◆ WHAT THE TASK REQUIRES
Nothing but an exact repetition of the entries should appear in the answer.
----- MATERIAL SUPPLIED -----
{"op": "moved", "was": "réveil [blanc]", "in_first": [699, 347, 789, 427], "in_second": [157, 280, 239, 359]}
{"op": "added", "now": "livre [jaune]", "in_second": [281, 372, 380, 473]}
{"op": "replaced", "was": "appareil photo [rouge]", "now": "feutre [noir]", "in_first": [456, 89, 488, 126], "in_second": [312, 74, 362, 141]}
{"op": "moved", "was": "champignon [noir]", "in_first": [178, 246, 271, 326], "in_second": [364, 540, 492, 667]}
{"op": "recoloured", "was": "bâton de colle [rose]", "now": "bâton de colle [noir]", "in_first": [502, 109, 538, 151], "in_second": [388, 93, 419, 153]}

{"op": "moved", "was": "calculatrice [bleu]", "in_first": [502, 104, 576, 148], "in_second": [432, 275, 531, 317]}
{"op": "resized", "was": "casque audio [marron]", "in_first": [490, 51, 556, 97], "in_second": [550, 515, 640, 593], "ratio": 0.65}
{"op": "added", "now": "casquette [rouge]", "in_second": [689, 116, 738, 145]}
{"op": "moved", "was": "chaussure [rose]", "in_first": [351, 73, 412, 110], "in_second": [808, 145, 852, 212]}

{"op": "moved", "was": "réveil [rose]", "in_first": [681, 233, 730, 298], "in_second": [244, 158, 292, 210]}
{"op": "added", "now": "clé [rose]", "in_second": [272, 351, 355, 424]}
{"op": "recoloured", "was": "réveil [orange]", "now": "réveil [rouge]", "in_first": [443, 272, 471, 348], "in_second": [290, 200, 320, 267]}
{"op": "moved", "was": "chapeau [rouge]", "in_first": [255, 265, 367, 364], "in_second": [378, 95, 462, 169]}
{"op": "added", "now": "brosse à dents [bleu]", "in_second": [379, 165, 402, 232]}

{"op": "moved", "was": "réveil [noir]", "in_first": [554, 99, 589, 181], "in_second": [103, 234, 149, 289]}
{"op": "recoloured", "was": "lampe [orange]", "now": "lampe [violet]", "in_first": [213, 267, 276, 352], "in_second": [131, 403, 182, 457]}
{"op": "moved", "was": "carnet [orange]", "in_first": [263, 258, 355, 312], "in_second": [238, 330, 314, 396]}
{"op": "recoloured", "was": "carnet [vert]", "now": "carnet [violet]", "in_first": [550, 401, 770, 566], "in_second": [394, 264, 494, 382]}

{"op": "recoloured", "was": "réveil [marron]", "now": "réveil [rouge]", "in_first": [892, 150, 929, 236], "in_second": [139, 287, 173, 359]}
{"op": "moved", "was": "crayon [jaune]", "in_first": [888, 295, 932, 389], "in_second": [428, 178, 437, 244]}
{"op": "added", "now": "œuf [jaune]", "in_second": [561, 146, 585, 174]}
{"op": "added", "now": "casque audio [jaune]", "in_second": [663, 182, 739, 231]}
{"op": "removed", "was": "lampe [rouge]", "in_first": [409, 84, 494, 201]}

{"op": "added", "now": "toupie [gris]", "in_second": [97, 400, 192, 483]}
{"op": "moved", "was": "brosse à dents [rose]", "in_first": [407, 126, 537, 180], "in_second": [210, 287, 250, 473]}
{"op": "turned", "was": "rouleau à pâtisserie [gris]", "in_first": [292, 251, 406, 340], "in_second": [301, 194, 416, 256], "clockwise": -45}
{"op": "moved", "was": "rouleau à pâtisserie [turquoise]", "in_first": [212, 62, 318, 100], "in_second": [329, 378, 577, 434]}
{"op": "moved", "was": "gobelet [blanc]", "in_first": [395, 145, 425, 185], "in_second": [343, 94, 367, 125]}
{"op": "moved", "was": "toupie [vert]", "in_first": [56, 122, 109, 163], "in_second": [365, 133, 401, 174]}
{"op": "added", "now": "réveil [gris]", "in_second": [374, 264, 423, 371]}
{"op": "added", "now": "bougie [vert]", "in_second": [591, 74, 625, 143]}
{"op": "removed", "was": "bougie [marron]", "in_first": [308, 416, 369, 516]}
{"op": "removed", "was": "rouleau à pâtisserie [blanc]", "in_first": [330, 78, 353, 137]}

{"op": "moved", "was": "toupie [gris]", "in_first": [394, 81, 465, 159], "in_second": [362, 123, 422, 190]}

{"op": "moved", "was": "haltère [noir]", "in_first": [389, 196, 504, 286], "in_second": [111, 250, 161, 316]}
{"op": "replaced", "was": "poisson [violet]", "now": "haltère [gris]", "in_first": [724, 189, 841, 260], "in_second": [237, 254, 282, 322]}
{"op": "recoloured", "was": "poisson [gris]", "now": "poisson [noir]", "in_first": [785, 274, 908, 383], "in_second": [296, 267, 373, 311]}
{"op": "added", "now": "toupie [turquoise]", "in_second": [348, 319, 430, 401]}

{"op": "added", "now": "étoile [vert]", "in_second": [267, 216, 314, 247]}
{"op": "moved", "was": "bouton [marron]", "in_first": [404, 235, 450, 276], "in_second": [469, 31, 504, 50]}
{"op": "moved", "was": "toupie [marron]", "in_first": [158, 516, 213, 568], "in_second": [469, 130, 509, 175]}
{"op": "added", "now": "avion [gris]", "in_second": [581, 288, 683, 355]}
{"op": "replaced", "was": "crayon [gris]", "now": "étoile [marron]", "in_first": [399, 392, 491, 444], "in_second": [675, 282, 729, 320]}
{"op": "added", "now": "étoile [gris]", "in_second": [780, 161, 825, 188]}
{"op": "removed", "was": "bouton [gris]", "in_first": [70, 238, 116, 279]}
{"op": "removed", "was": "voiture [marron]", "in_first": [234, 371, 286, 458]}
-----
◆ EXERCISE OUTPUT
{"op": "moved", "was": "réveil [blanc]", "in_first": [699, 347, 789, 427], "in_second": [157, 280, 239, 359]}
{"op": "added", "now": "livre [jaune]", "in_second": [281, 372, 380, 473]}
{"op": "replaced", "was": "appareil photo [rouge]", "now": "feutre [noir]", "in_first": [456, 89, 488, 126], "in_second": [312, 74, 362, 141]}
{"op": "moved", "was": "champignon [noir]", "in_first": [178, 246, 271, 326], "in_second": [364, 540, 492, 667]}
{"op": "recoloured", "was": "bâton de colle [rose]", "now": "bâton de colle [noir]", "in_first": [502, 109, 538, 151], "in_second": [388, 93, 419, 153]}

{"op": "moved", "was": "calculatrice [bleu]", "in_first": [502, 104, 576, 148], "in_second": [432, 275, 531, 317]}
{"op": "resized", "was": "casque audio [marron]", "in_first": [490, 51, 556, 97], "in_second": [550, 515, 640, 593], "ratio": 0.65}
{"op": "added", "now": "casquette [rouge]", "in_second": [689, 116, 738, 145]}
{"op": "moved", "was": "chaussure [rose]", "in_first": [351, 73, 412, 110], "in_second": [808, 145, 852, 212]}

{"op": "moved", "was": "réveil [rose]", "in_first": [681, 233, 730, 298], "in_second": [244, 158, 292, 210]}
{"op": "added", "now": "clé [rose]", "in_second": [272, 351, 355, 424]}
{"op": "recoloured", "was": "réveil [orange]", "now": "réveil [rouge]", "in_first": [443, 272, 471, 348], "in_second": [290, 200, 320, 267]}
{"op": "moved", "was": "chapeau [rouge]", "in_first": [255, 265, 367, 364], "in_second": [378, 95, 462, 169]}
{"op": "added", "now": "brosse à dents [bleu]", "in_second": [379, 165, 402, 232]}

{"op": "moved", "was": "réveil [noir]", "in_first": [554, 99, 589, 181], "in_second": [103, 234, 149, 289]}
{"op": "recoloured", "was": "lampe [orange]", "now": "lampe [violet]", "in_first": [213, 267, 276, 352], "in_second": [131, 403, 182, 457]}
{"op": "moved", "was": "carnet [orange]", "in_first": [263, 258, 355, 312], "in_second": [238, 330, 314, 396]}
{"op": "recoloured", "was": "carnet [vert]", "now": "carnet [violet]", "in_first": [550, 401, 770, 566], "in_second": [394, 264, 494, 382]}

{"op": "recoloured", "was": "réveil [marron]", "now": "réveil [rouge]", "in_first": [892, 150, 929, 236], "in_second": [139, 287, 173, 359]}
{"op": "moved", "was": "crayon [jaune]", "in_first": [888, 295, 932, 389], "in_second": [428, 178, 437, 244]}
{"op": "added", "now": "œuf [jaune]", "in_second": [561, 146, 585, 174]}
{"op": "added", "now": "casque audio [jaune]", "in_second": [663, 182, 739, 231]}
{"op": "removed", "was": "lampe [rouge]", "in_first": [409, 84, 494, 201]}

{"op": "added", "now": "toupie [gris]", "in_second": [97, 400, 192, 483]}
{"op": "moved", "was": "brosse à dents [rose]", "in_first": [407, 126, 537, 180], "in_second": [210, 287, 250, 473]}
{"op": "turned", "was": "rouleau à pâtisserie [gris]", "in_first": [292, 251, 406, 340], "in_second": [301, 194, 416, 256], "clockwise": -45}
{"op": "moved", "was": "rouleau à pâtisserie [turquoise]", "in_first": [212, 62, 318, 100], "in_second": [329, 378, 577, 434]}
{"op": "moved", "was": "gobelet [blanc]", "in_first": [395, 145, 425, 185], "in_second": [343, 94, 367, 125]}
{"op": "moved", "was": "toupie [vert]", "in_first": [56, 122, 109, 163], "in_second": [365, 133, 401, 174]}
{"op": "added", "now": "réveil [gris]", "in_second": [374, 264, 423, 371]}
{"op": "added", "now": "bougie [vert]", "in_second": [591, 74, 625, 143]}
{"op": "removed", "was": "bougie [marron]", "in_first": [308, 416, 369, 516]}
{"op": "removed", "was": "rouleau à pâtisserie [blanc]", "in_first": [330, 78, 353, 137]}

{"op": "moved", "was": "toupie [gris]", "in_first": [394, 81, 465, 159], "in_second": [362, 123, 422, 190]}

{"op": "moved", "was": "haltère [noir]", "in_first": [389, 196, 504, 286], "in_second": [111, 250, 161, 316]}
{"op": "replaced", "was": "poisson [violet]", "now": "haltère [gris]", "in_first": [724, 189, 841, 260], "in_second": [237, 254, 282, 322]}
{"op": "recoloured", "was": "poisson [gris]", "now": "poisson [noir]", "in_first": [785, 274, 908, 383], "in_second": [296, 267, 373, 311]}
{"op": "added", "now": "toupie [turquoise]", "in_second": [348, 319, 430, 401]}

{"op": "added", "now": "étoile [vert]", "in_second": [267, 216, 314, 247]}
{"op": "moved", "was": "bouton [marron]", "in_first": [404, 235, 450, 276], "in_second": [469, 31, 504, 50]}
{"op": "moved", "was": "toupie [marron]", "in_first": [158, 516, 213, 568], "in_second": [469, 130, 509, 175]}
{"op": "added", "now": "avion [gris]", "in_second": [581, 288, 683, 355]}
{"op": "replaced", "was": "crayon [gris]", "now": "étoile [marron]", "in_first": [399, 392, 491, 444], "in_second": [675, 282, 729, 320]}
{"op": "added", "now": "étoile [gris]", "in_second": [780, 161, 825, 188]}
{"op": "removed", "was": "bouton [gris]", "in_first": [70, 238, 116, 279]}
{"op": "removed", "was": "voiture [marron]", "in_first": [234, 371, 286, 458]}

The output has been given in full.